Write out precisely the lines beginning with the line that contains "(496, 331) = (476, 400): green candle -> none" and ending with the last line of the entries, and no other lines.
▼
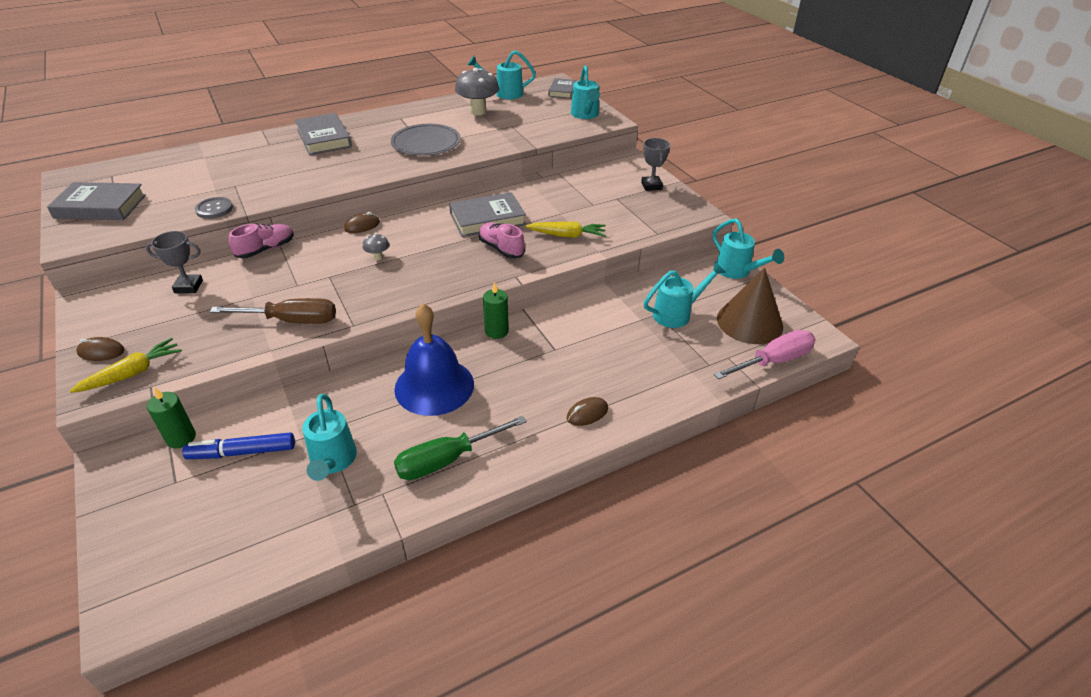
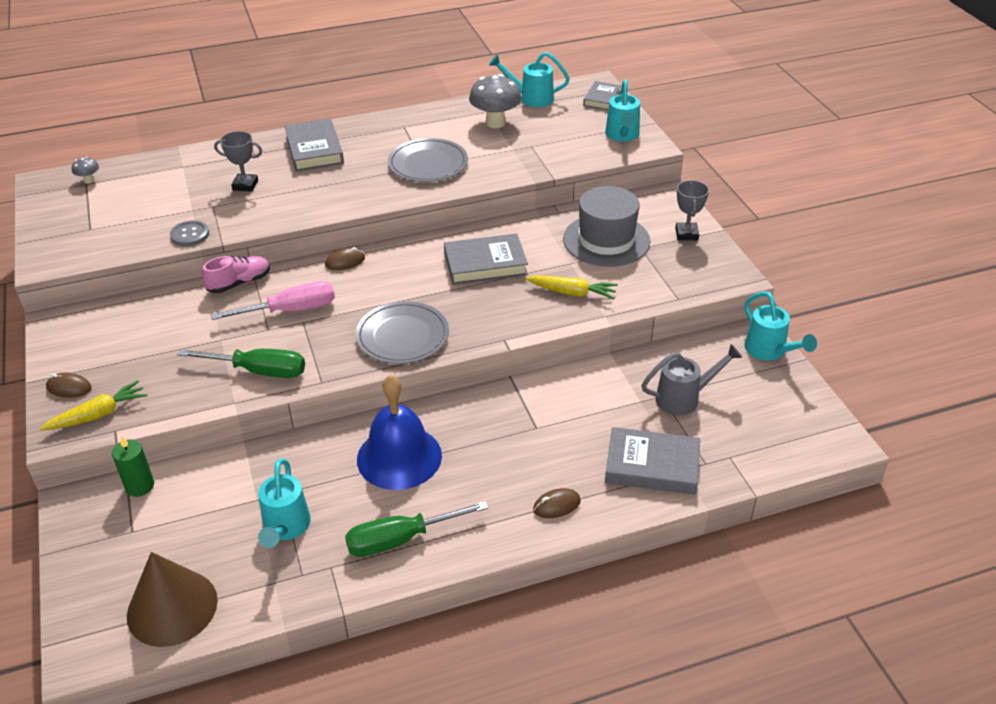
camera: 10 degrees right, 0 degrees up
(100, 206) = (74, 222): grey book -> grey book (652, 466)
(188, 286) = (157, 321): grey trophy -> grey trophy (245, 185)
(242, 452) = (197, 508): blue marker -> none
(292, 321) = (260, 371): brown screwdriver -> green screwdriver
(378, 257) = (357, 303): grey mushroom -> grey mushroom (89, 180)
(423, 281) = (402, 336): none -> grey plate
(496, 331) = (476, 400): green candle -> none
(501, 249) = (494, 303): pink shoe -> none
(586, 194) = (606, 240): none -> grey hat
(677, 314) = (684, 398): turquoise watering can -> grey watering can
(749, 322) = (766, 417): brown cone -> brown cone (172, 607)
(774, 361) = (782, 466): pink screwdriver -> pink screwdriver (291, 310)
▲
_Exercise result_
(496, 331) = (476, 400): green candle -> none
(501, 249) = (494, 303): pink shoe -> none
(586, 194) = (606, 240): none -> grey hat
(677, 314) = (684, 398): turquoise watering can -> grey watering can
(749, 322) = (766, 417): brown cone -> brown cone (172, 607)
(774, 361) = (782, 466): pink screwdriver -> pink screwdriver (291, 310)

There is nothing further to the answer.